— Task requirements —
Leave the images out. Give every line below again, precisely.

— Raw data —
------------------------

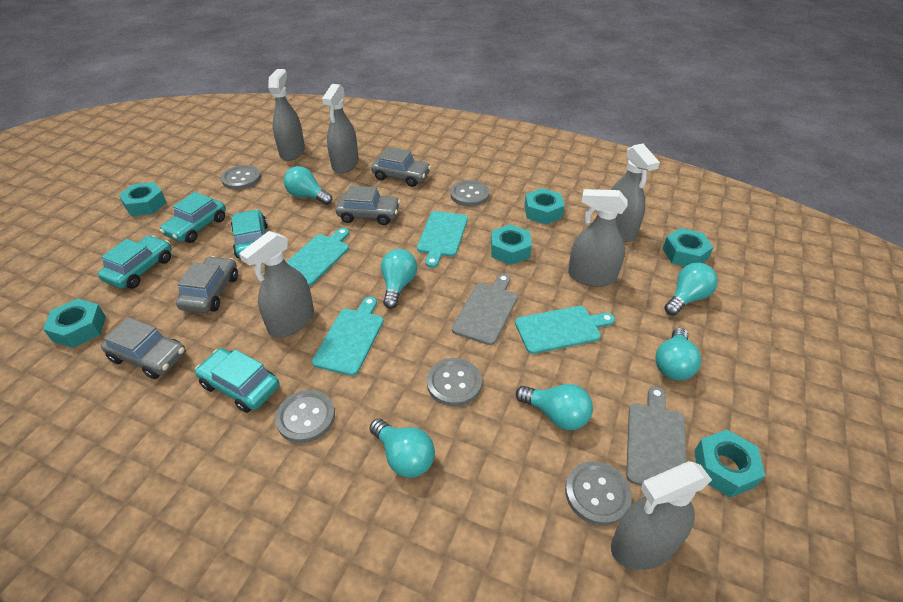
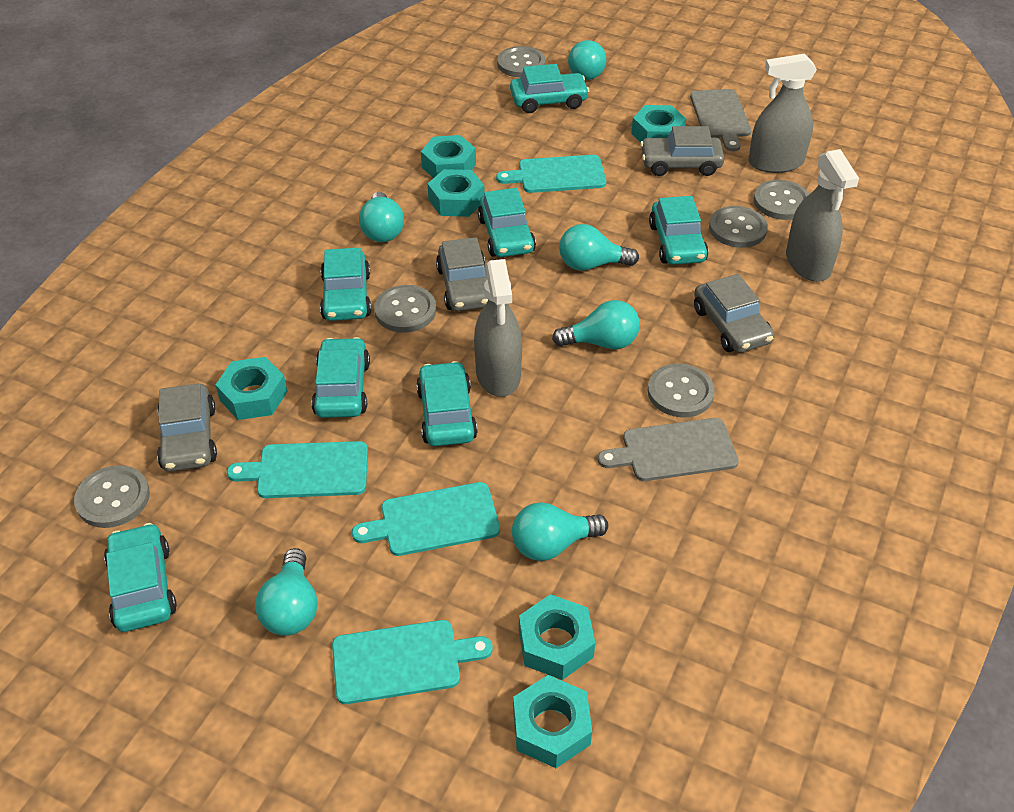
grey button: 5 -> 6
grey spray bottle: 6 -> 3
turquoise car: 4 -> 7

------------------------

— Written solution —
grey button: 5 -> 6
grey spray bottle: 6 -> 3
turquoise car: 4 -> 7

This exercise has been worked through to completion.